» WHAT YOU ARE ASKED TO DO
Nothing but the pictures should be dropped when the records are transcribed word for word.

- Opening Delimiter -

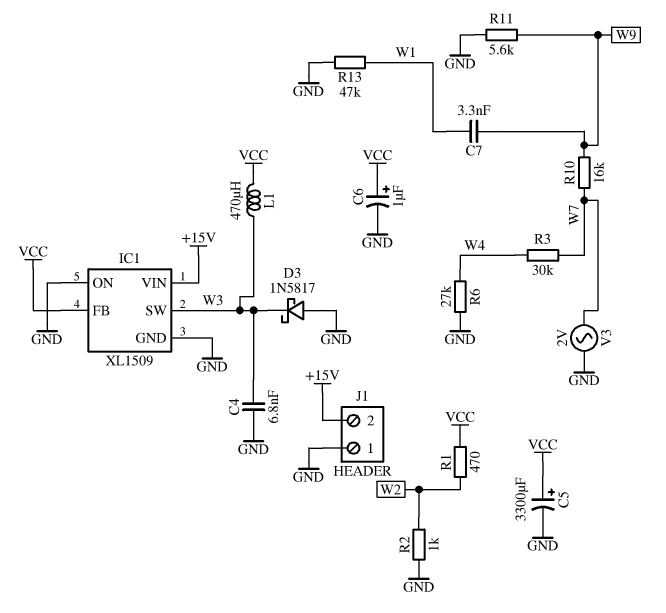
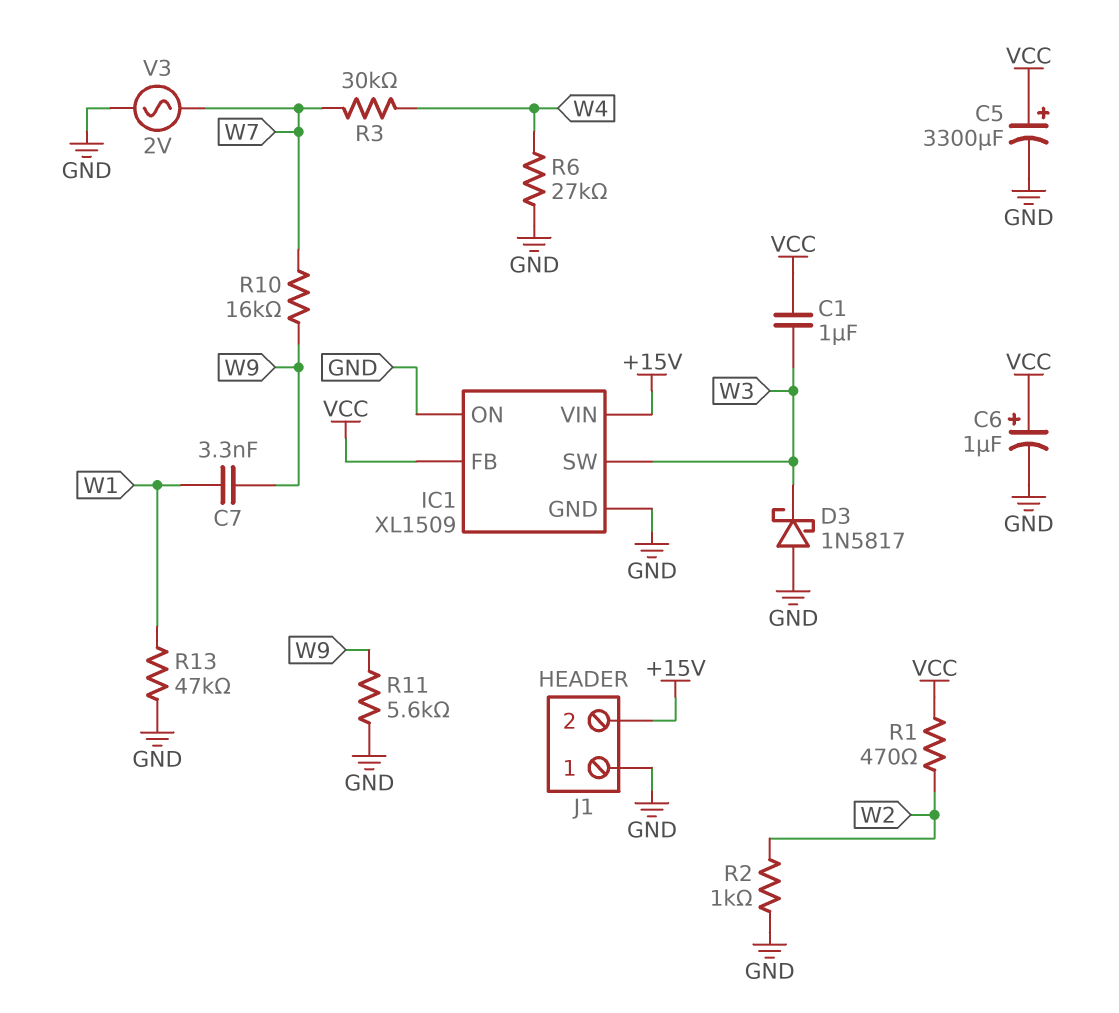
C1: none -> 1uF (VCC, W3)
C4: 6.8nF (GND, W3) -> none
L1: 470uH (VCC, W3) -> none

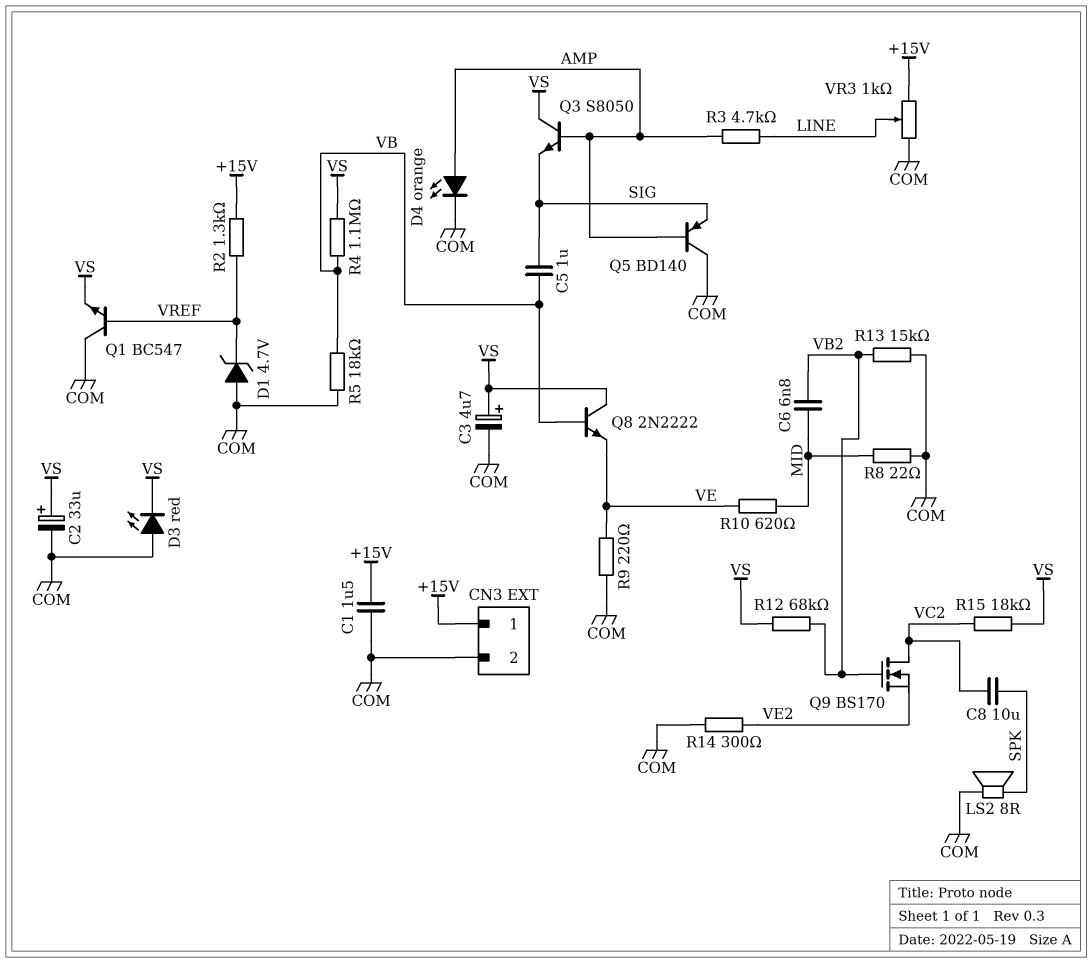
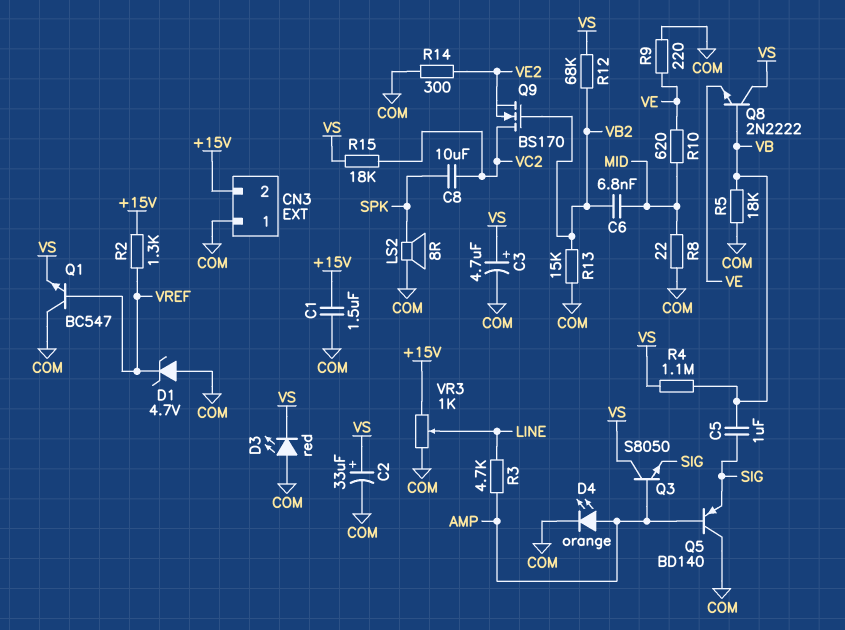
CN3 pin 1: +15V -> COM
CN3 pin 2: COM -> +15V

- Closing Delimiter -

» SOLVED PROBLEM
C1: none -> 1uF (VCC, W3)
C4: 6.8nF (GND, W3) -> none
L1: 470uH (VCC, W3) -> none

CN3 pin 1: +15V -> COM
CN3 pin 2: COM -> +15V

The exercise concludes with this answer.